━━ TASK INPUT
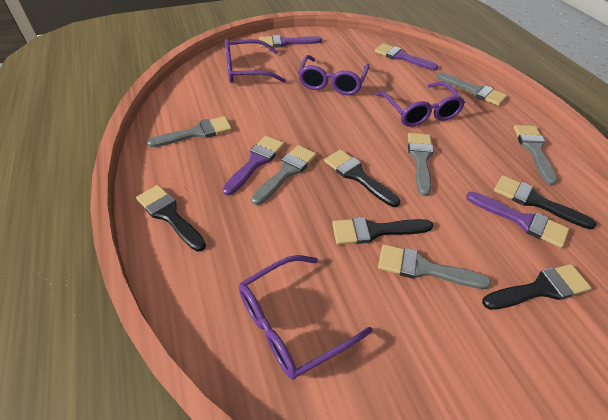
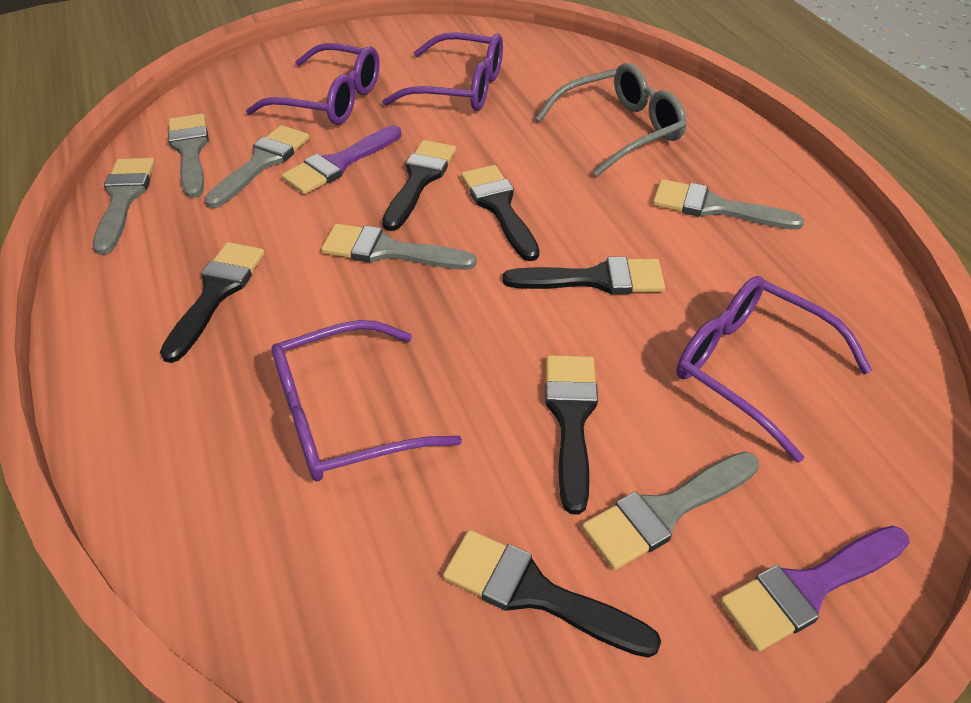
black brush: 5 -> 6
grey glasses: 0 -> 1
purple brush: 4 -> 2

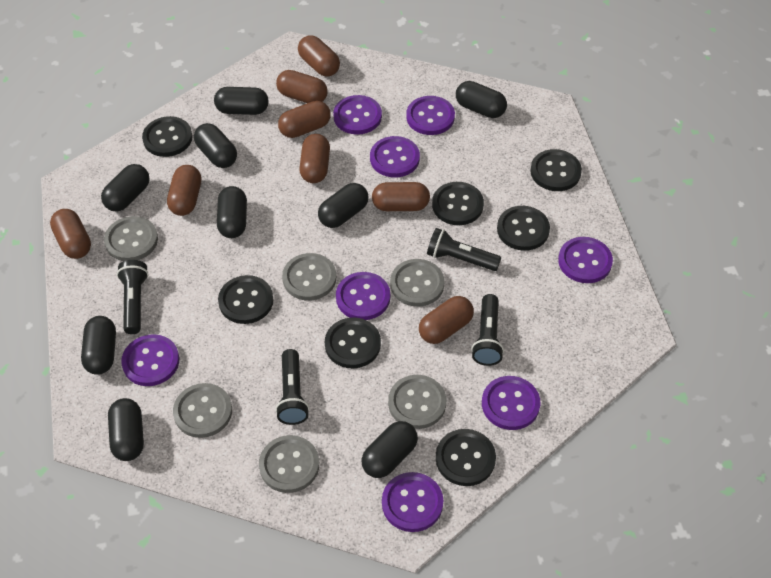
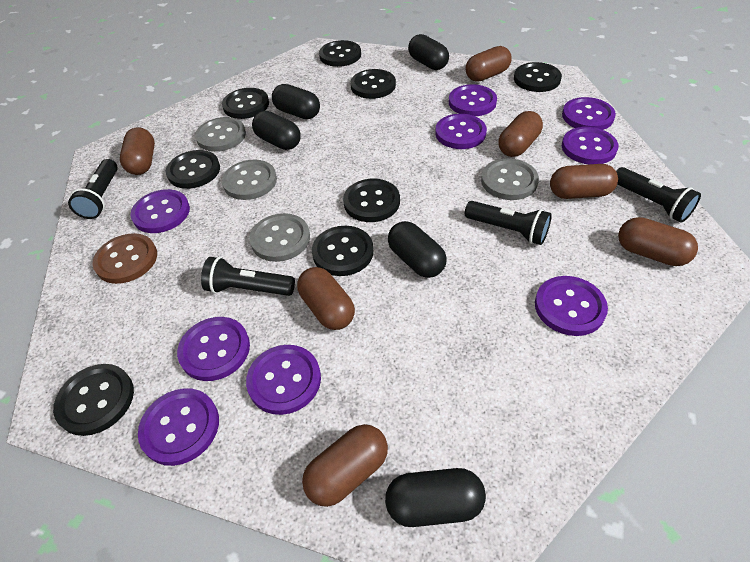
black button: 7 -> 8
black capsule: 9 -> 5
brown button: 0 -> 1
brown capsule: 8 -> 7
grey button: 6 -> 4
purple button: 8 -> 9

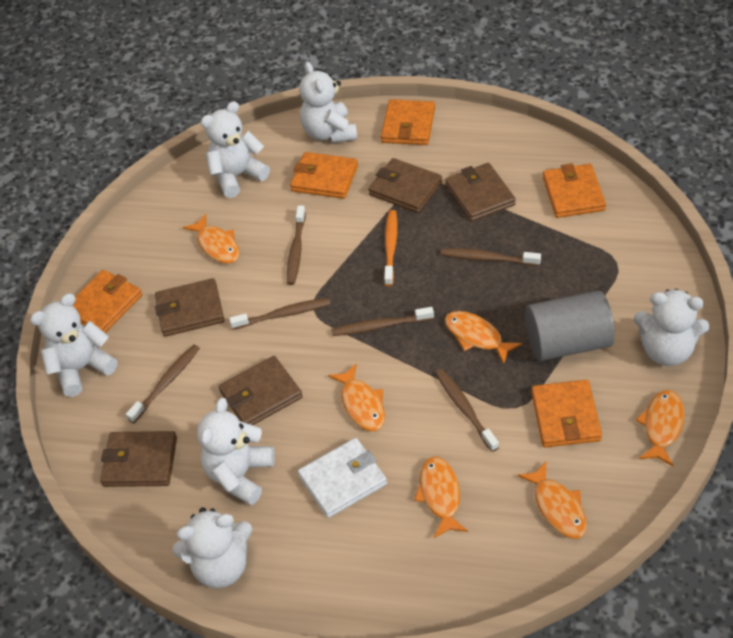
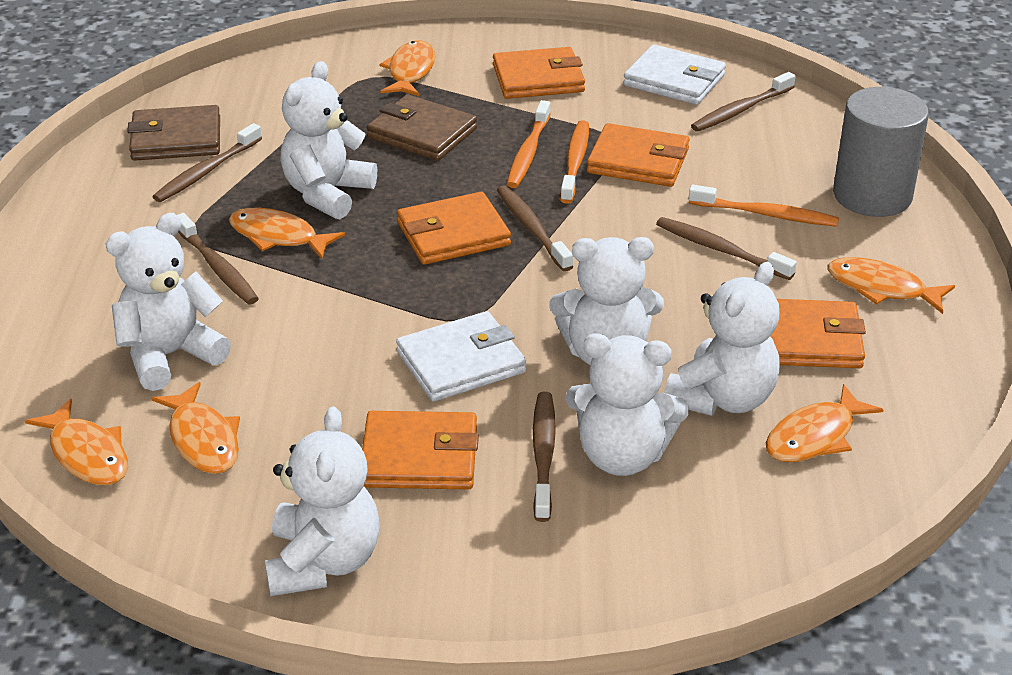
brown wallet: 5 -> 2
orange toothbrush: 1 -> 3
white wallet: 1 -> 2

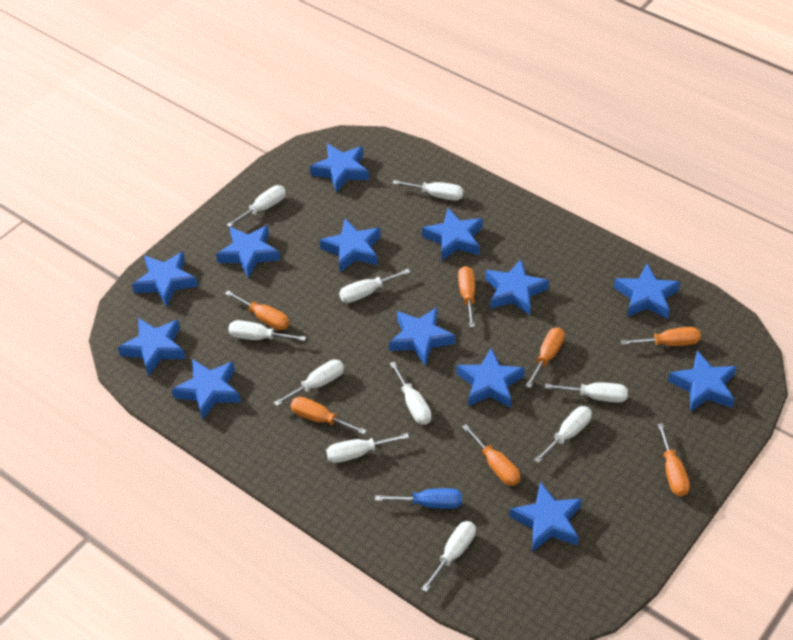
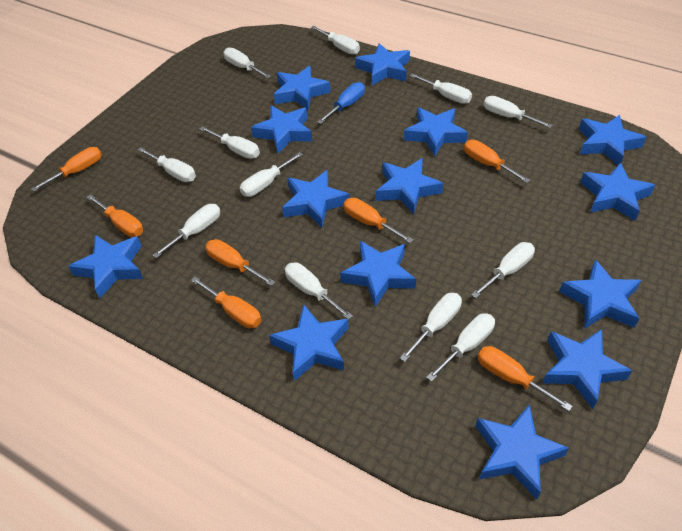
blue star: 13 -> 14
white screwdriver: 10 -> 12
━━━━
◆ **TASK PROMPT**: What you return should match the records above word for word, minus the pictures.

◆ **ANSWER AREA**:
black brush: 5 -> 6
grey glasses: 0 -> 1
purple brush: 4 -> 2

black button: 7 -> 8
black capsule: 9 -> 5
brown button: 0 -> 1
brown capsule: 8 -> 7
grey button: 6 -> 4
purple button: 8 -> 9

brown wallet: 5 -> 2
orange toothbrush: 1 -> 3
white wallet: 1 -> 2

blue star: 13 -> 14
white screwdriver: 10 -> 12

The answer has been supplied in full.